ABOUT THIS TASK —
Exact repetition, please: start with the line where "T1: NPN (B n25, C" appears and stop after the final line of the records.

DATA FOR REVIEW —
◇ ◇ ◇

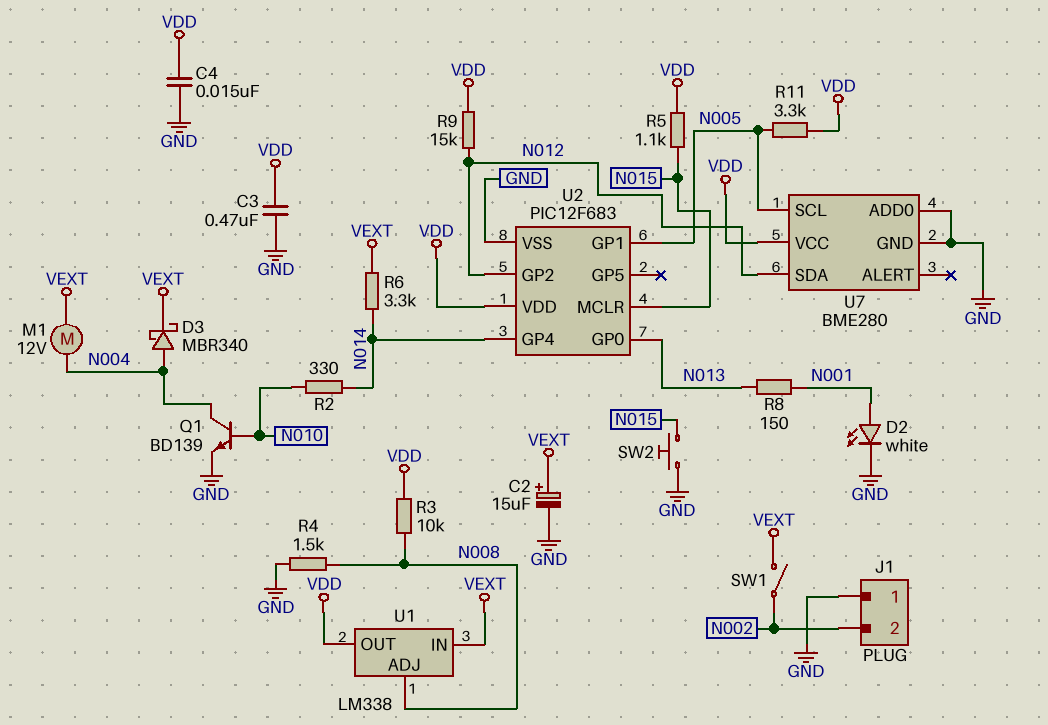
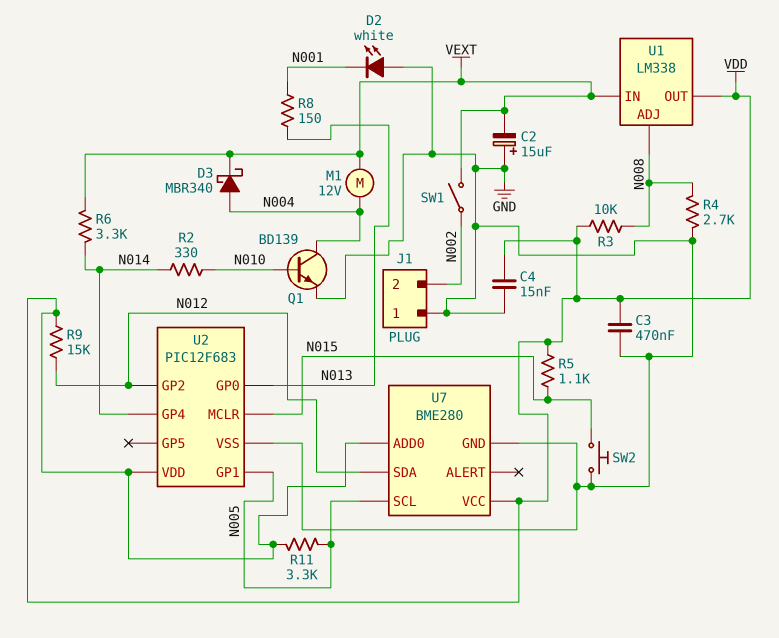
C2: 15uF (plus VEXT, minus GND) -> 15uF (plus GND, minus VEXT)
D2: LED white (A N001, K GND) -> LED white (A GND, K N001)
R4: 1.5k (GND, N008) -> 2.7k (GND, N008)
U7 pin ADD0: GND -> VDD

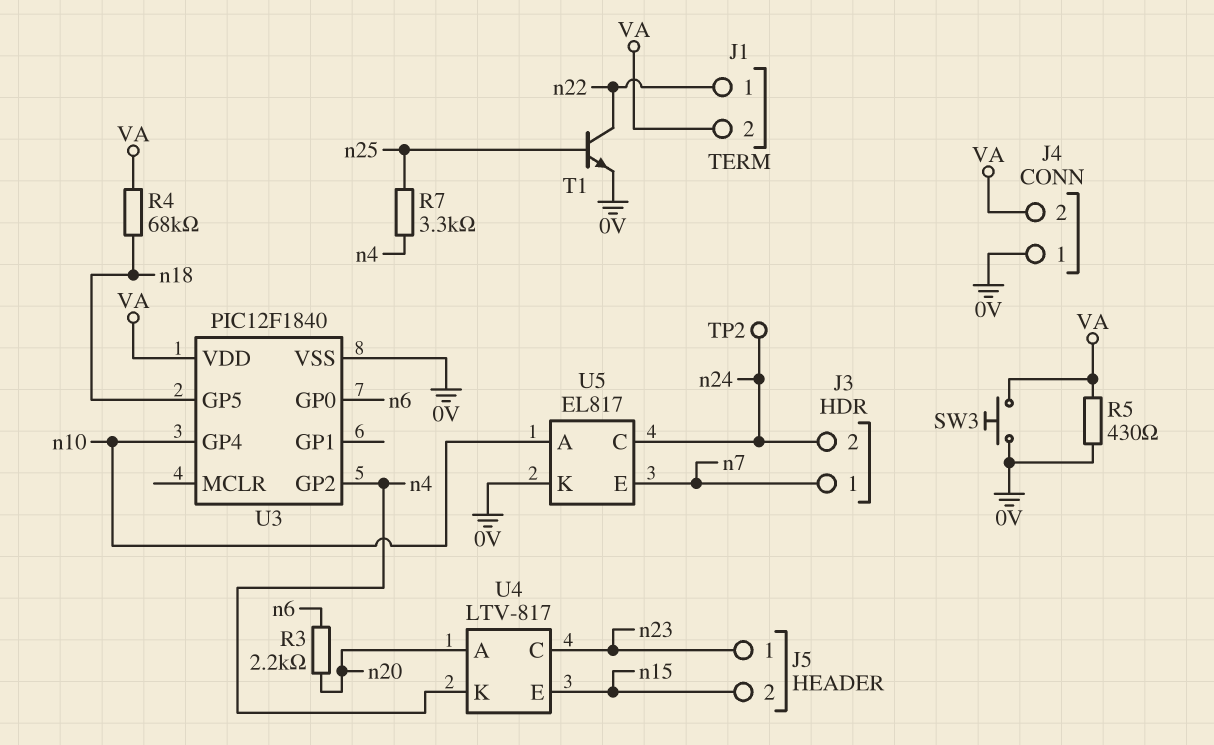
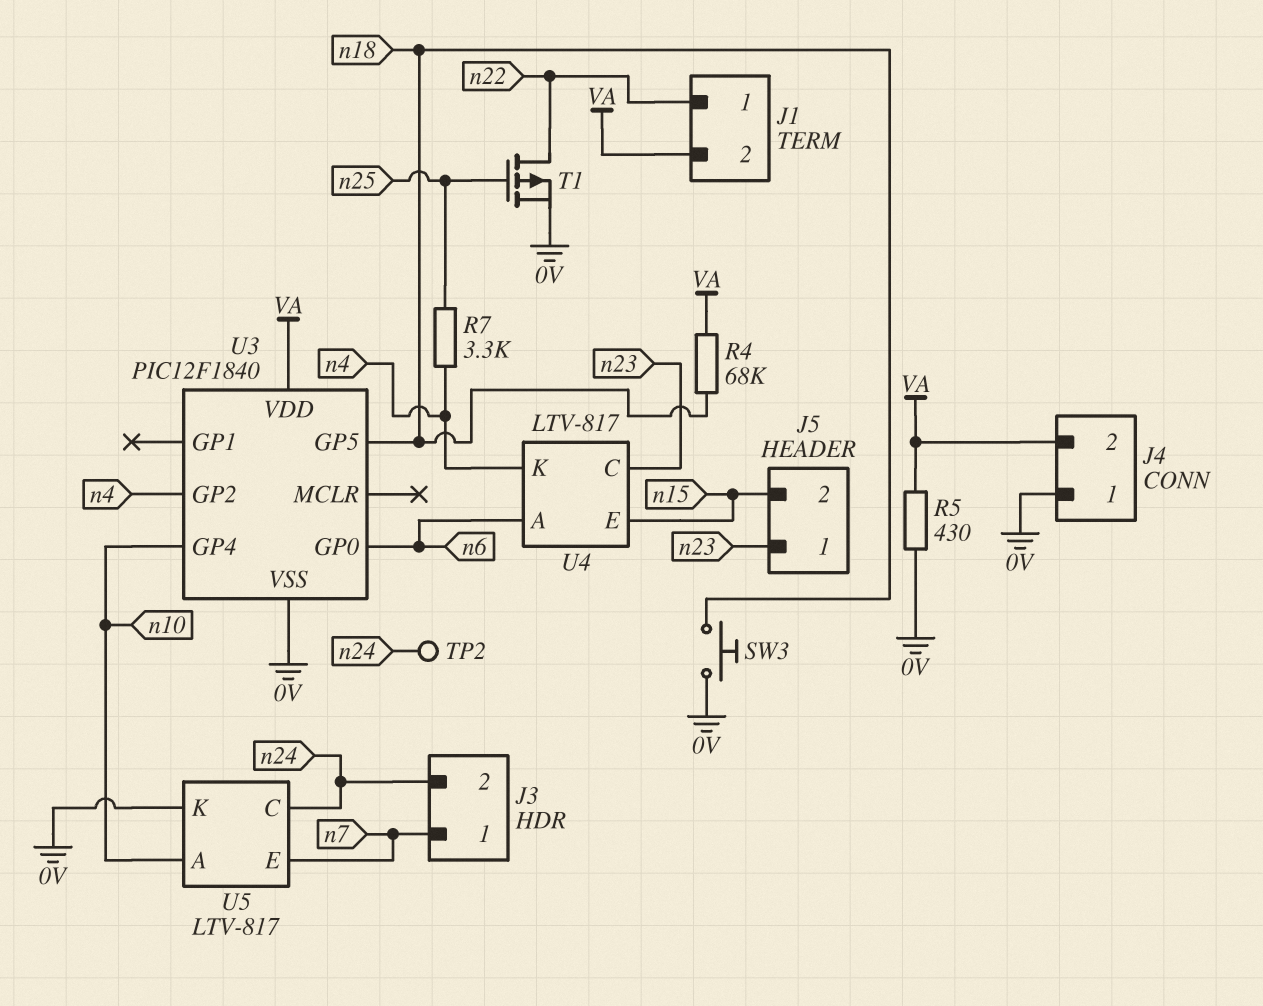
R3: 2.2k (n6, n20) -> none
SW3: button (0V, VA) -> button (0V, n18)
T1: NPN (B n25, C n22, E 0V) -> PMOS (G n25, D n22, S 0V)
U4 pin A: n20 -> n6
U5: EL817 -> LTV-817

◇ ◇ ◇

EXERCISE ANSWER —
T1: NPN (B n25, C n22, E 0V) -> PMOS (G n25, D n22, S 0V)
U4 pin A: n20 -> n6
U5: EL817 -> LTV-817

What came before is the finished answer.